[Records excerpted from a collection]
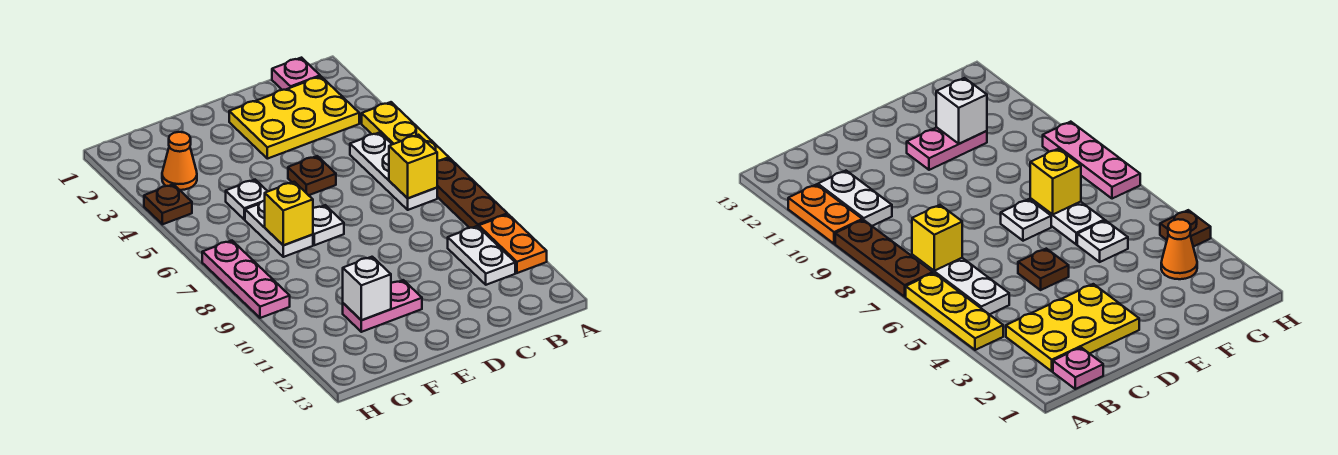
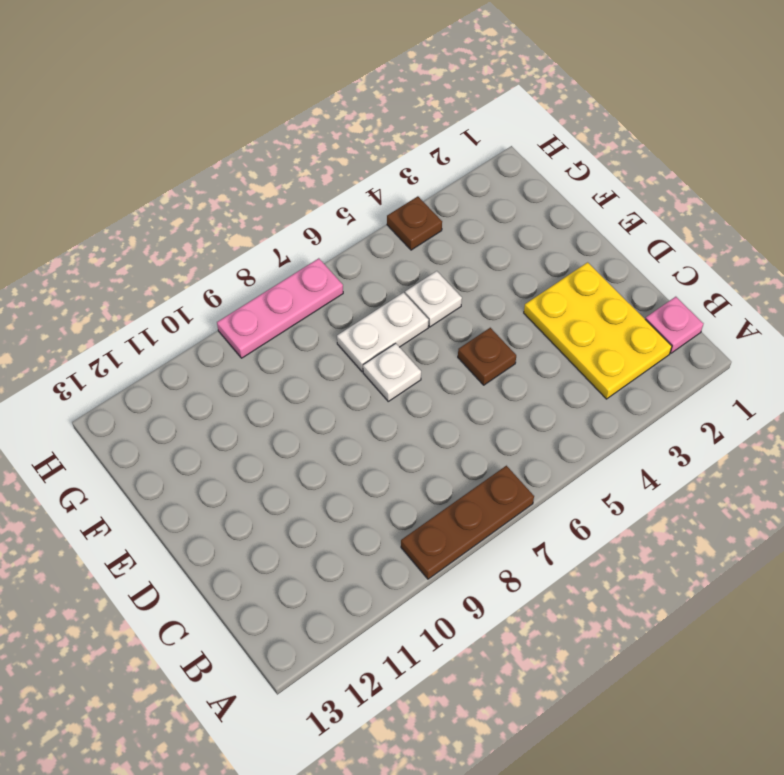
none -> yellow plate A4:A6 level 1
none -> orange plate A10:A11 level 1
none -> white plate B5:B7 level 1

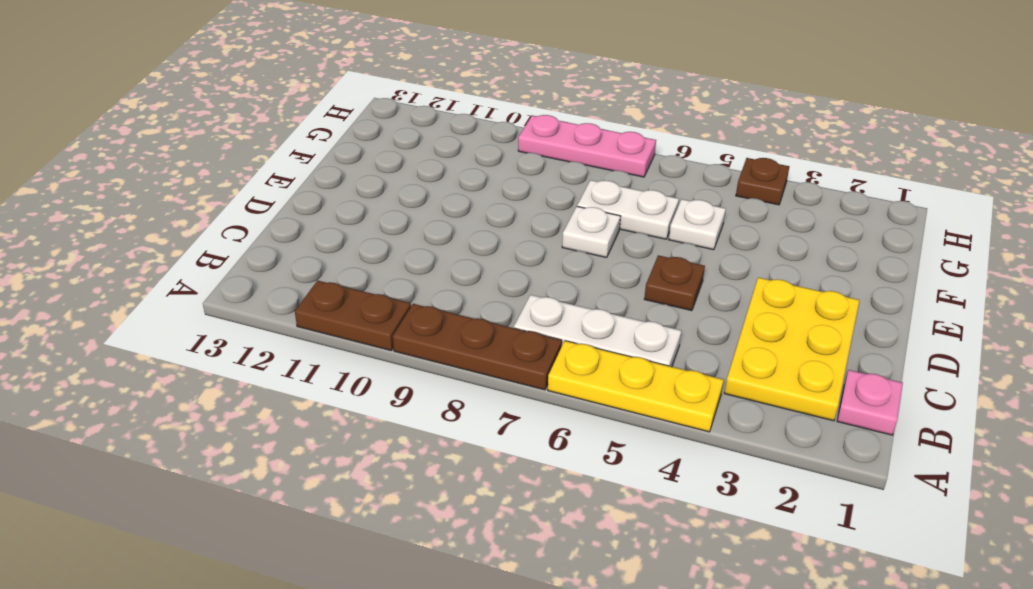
brown plate A10:A11 level 1 -> orange plate A10:A11 level 1
none -> white plate B10:B11 level 1
none -> pink plate E11:F11 level 1
none -> orange cone G3 level 1

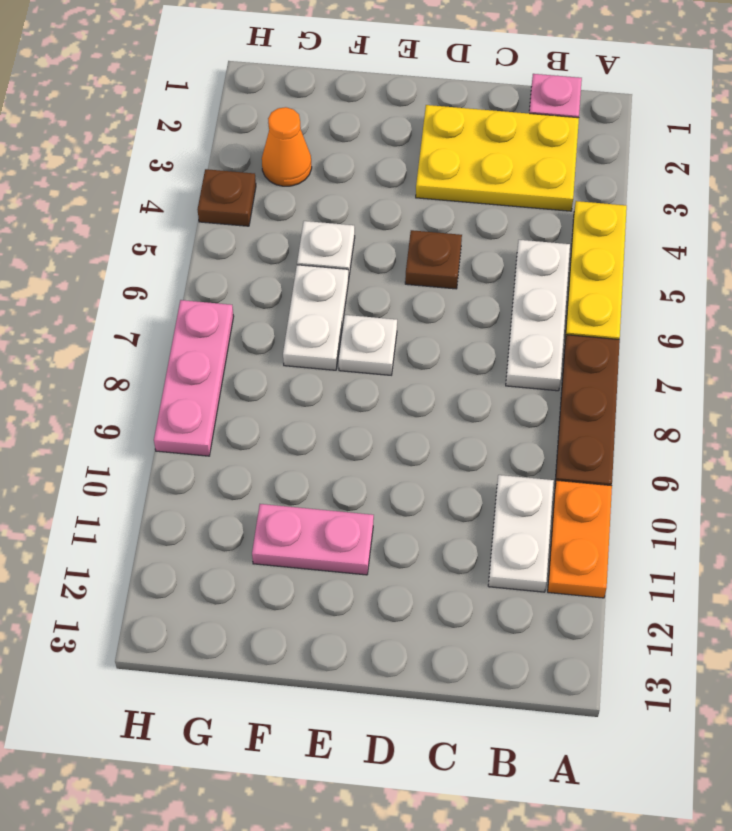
none -> yellow brick B7 level 2
none -> yellow brick F7 level 2
none -> white brick F11 level 2

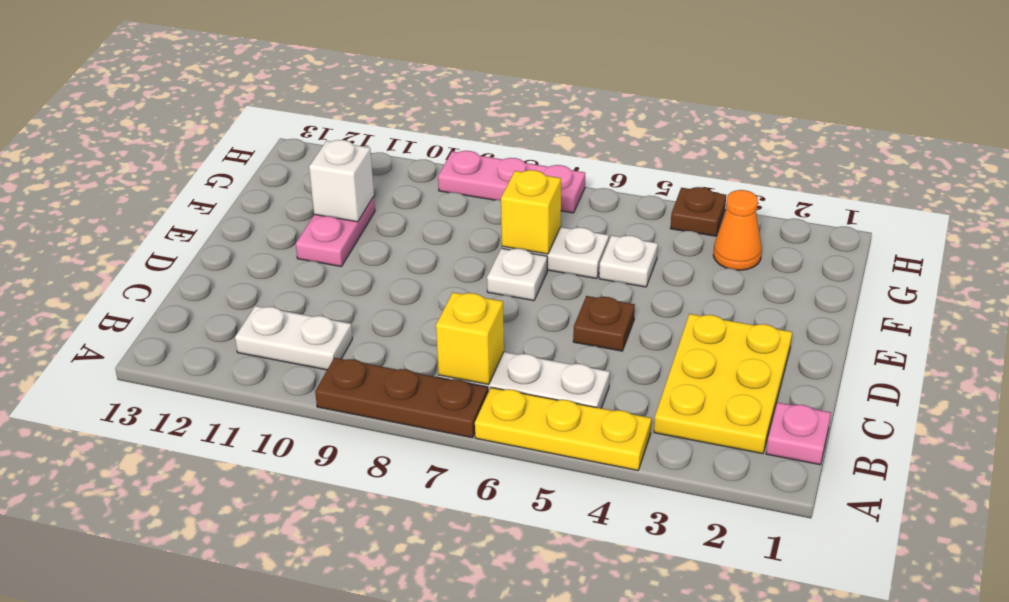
none -> orange plate A10:A11 level 1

▸ TASK REQUIREMENTS:
The entries above should be retyped exactly, minus any pictures.

▸ TASK RESPONSE:
none -> yellow plate A4:A6 level 1
none -> orange plate A10:A11 level 1
none -> white plate B5:B7 level 1

brown plate A10:A11 level 1 -> orange plate A10:A11 level 1
none -> white plate B10:B11 level 1
none -> pink plate E11:F11 level 1
none -> orange cone G3 level 1

none -> yellow brick B7 level 2
none -> yellow brick F7 level 2
none -> white brick F11 level 2

none -> orange plate A10:A11 level 1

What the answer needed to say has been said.